== WHAT TO DO ==
In the data below, which lines hold "KEYS"? Copy every one.

<<<<

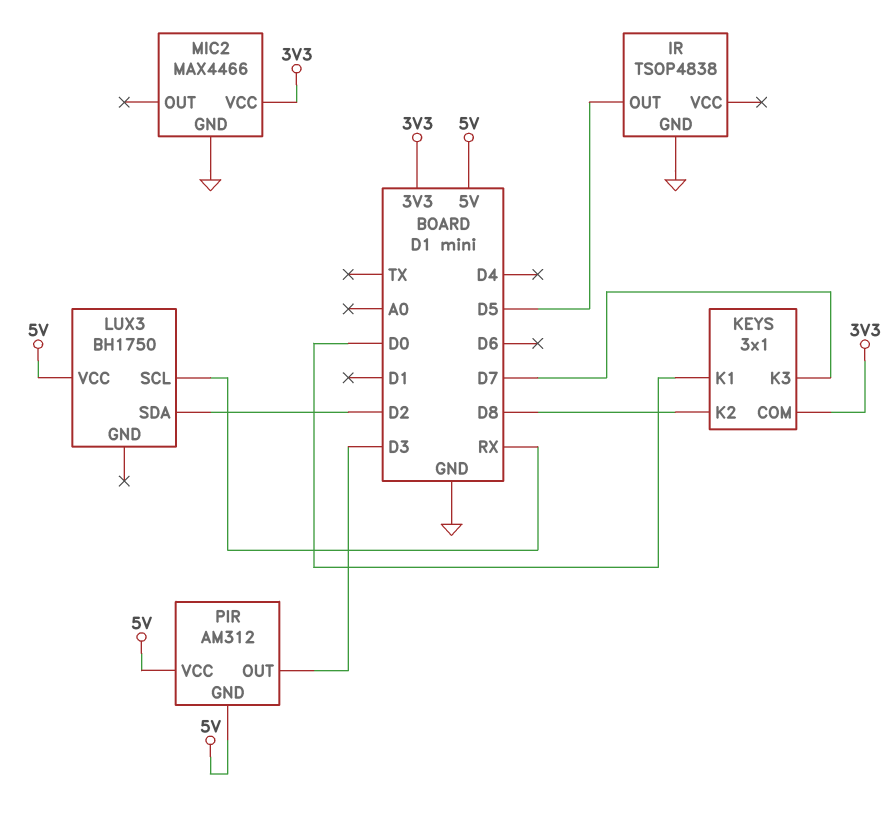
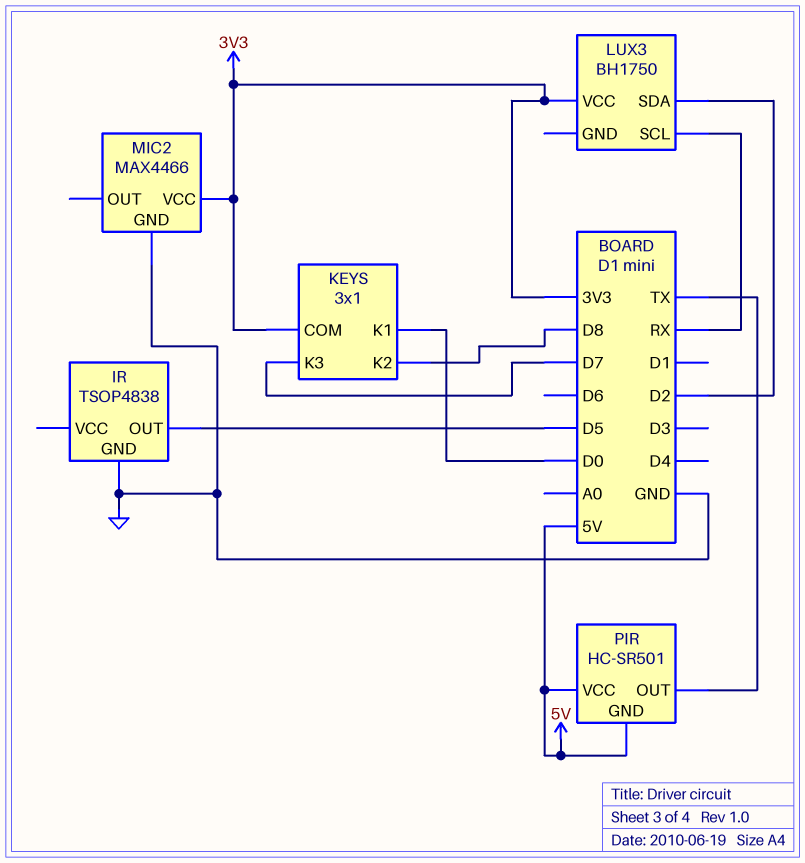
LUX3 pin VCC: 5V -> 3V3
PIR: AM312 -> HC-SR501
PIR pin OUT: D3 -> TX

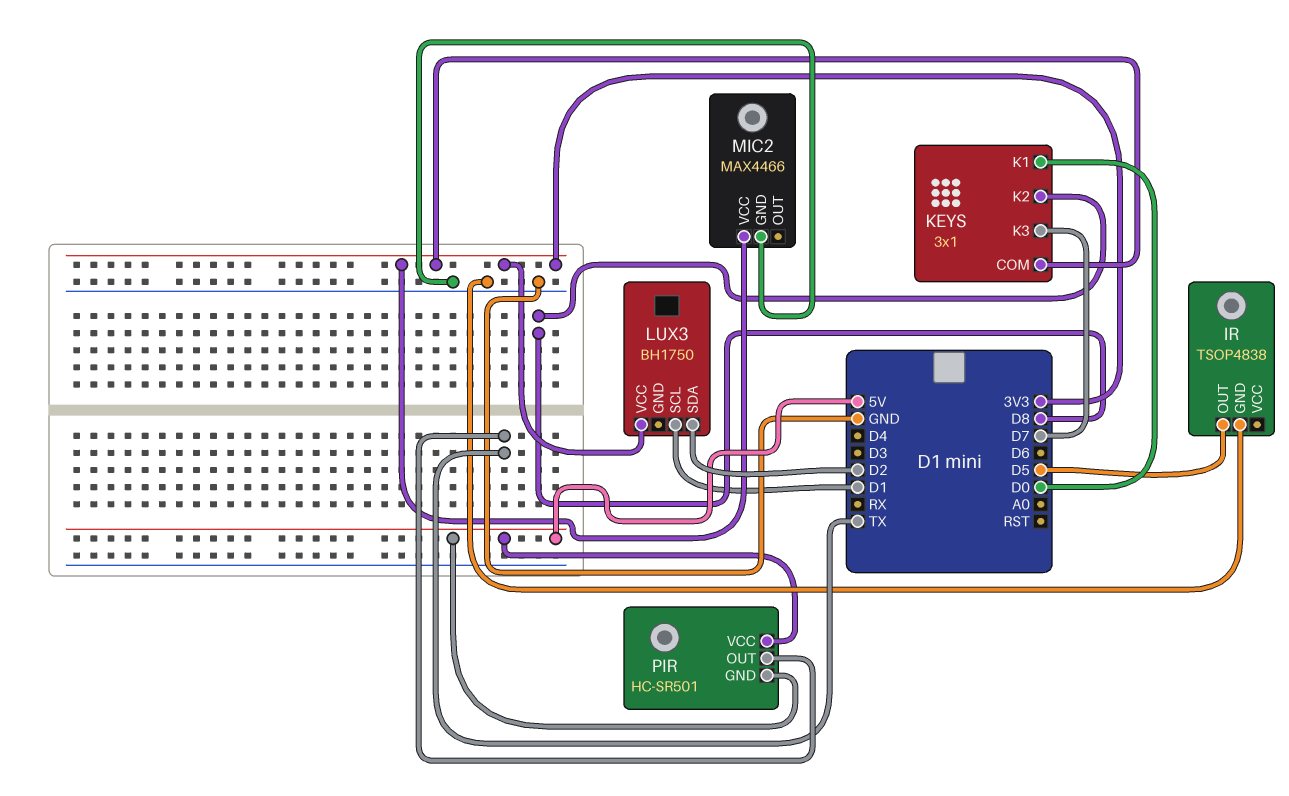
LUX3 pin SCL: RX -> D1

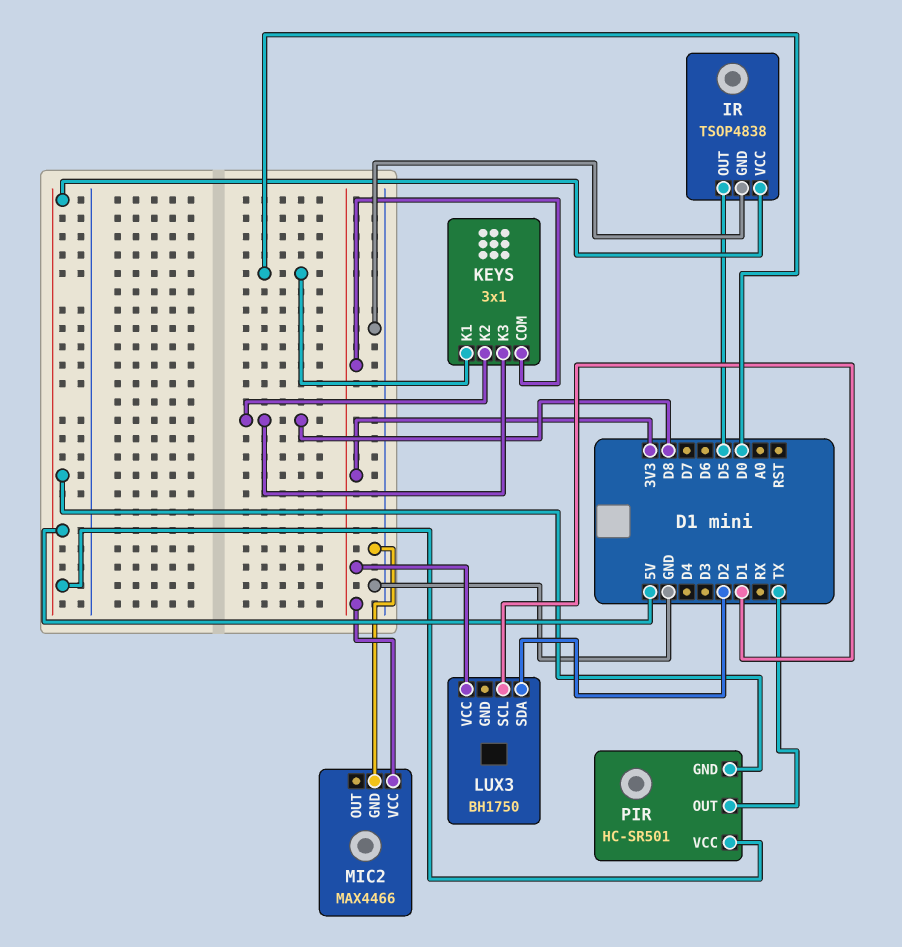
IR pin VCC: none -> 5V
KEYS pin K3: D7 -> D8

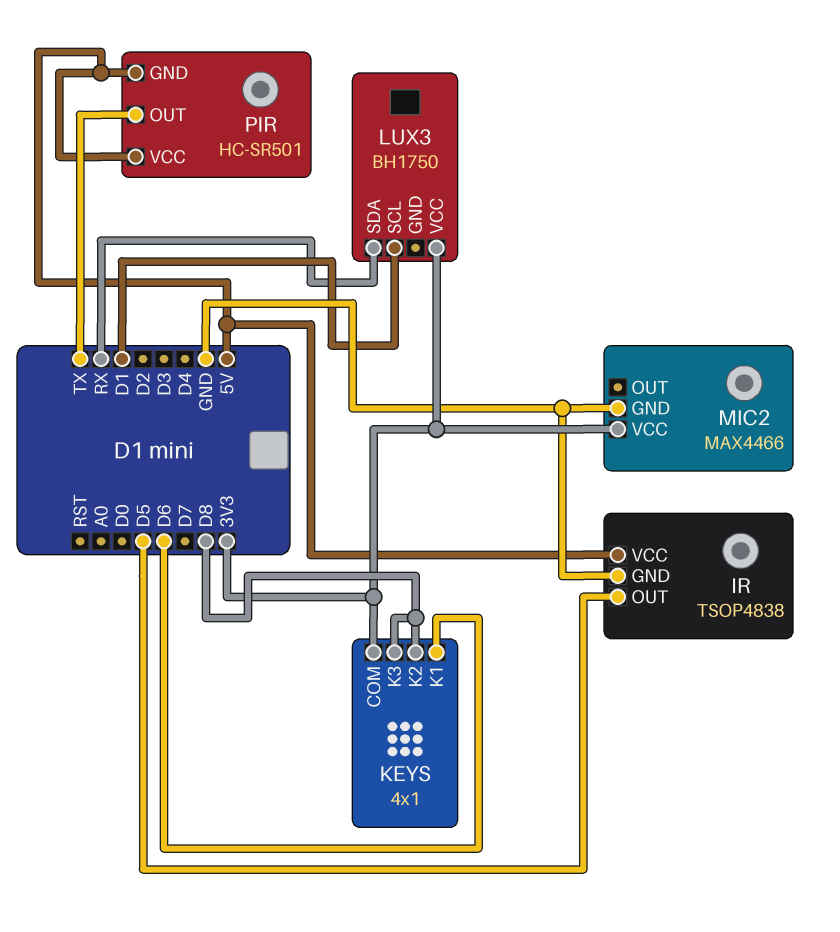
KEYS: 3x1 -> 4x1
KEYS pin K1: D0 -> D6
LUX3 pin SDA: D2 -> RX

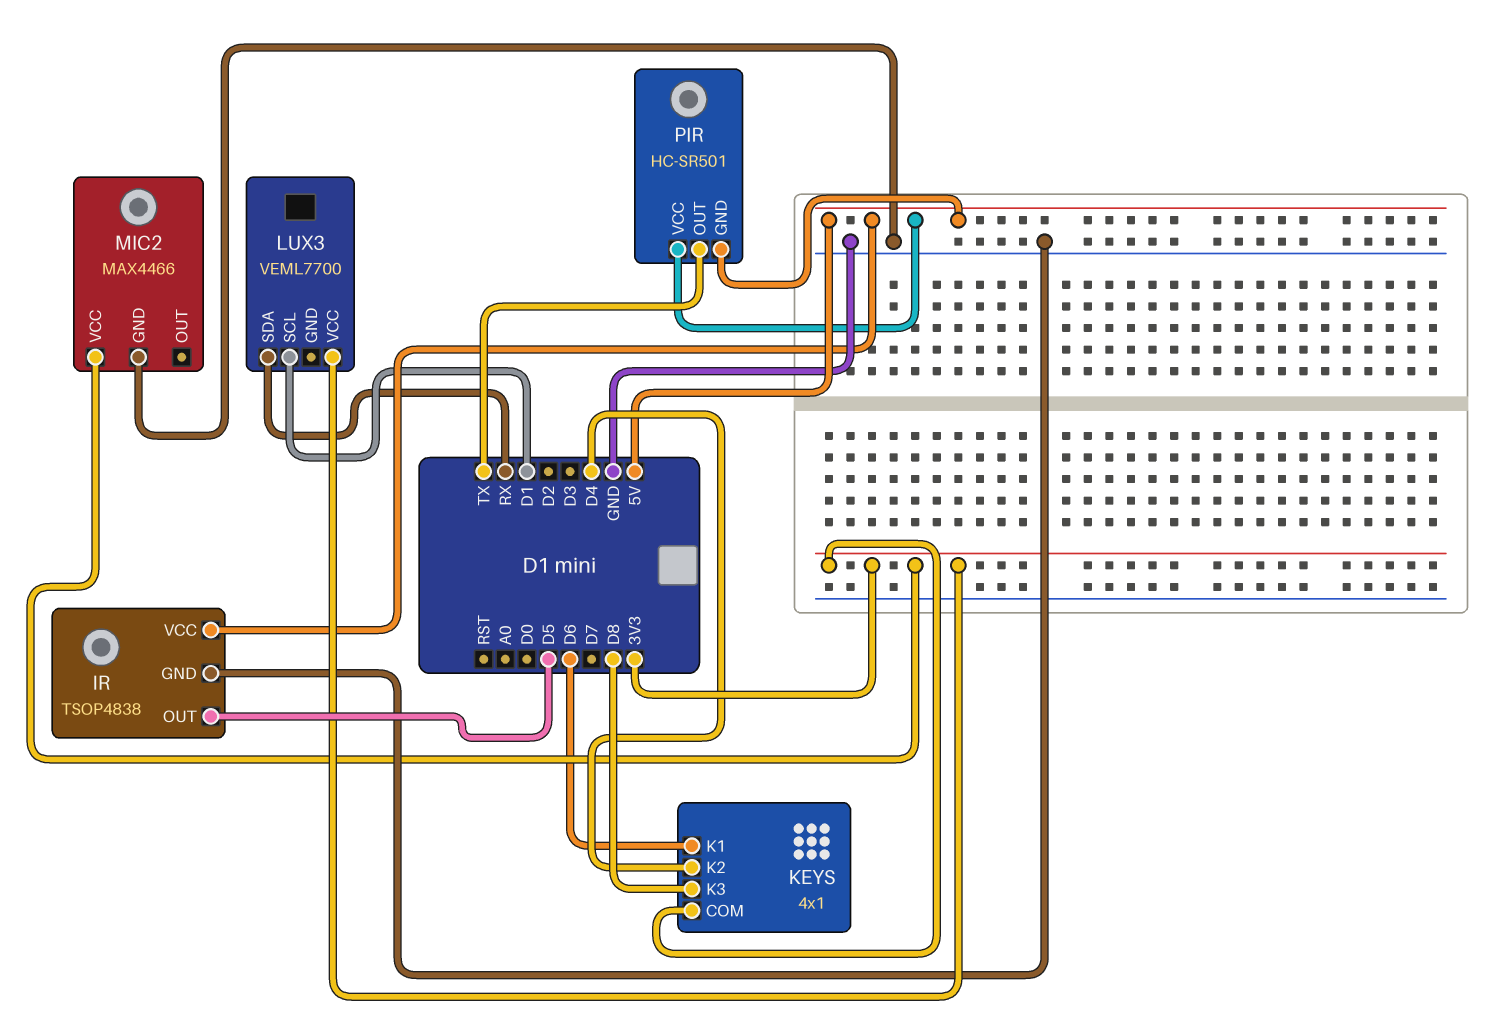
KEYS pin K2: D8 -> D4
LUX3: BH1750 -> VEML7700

>>>>

== RESULT FOR THIS TASK ==
KEYS pin K3: D7 -> D8
KEYS: 3x1 -> 4x1
KEYS pin K1: D0 -> D6
KEYS pin K2: D8 -> D4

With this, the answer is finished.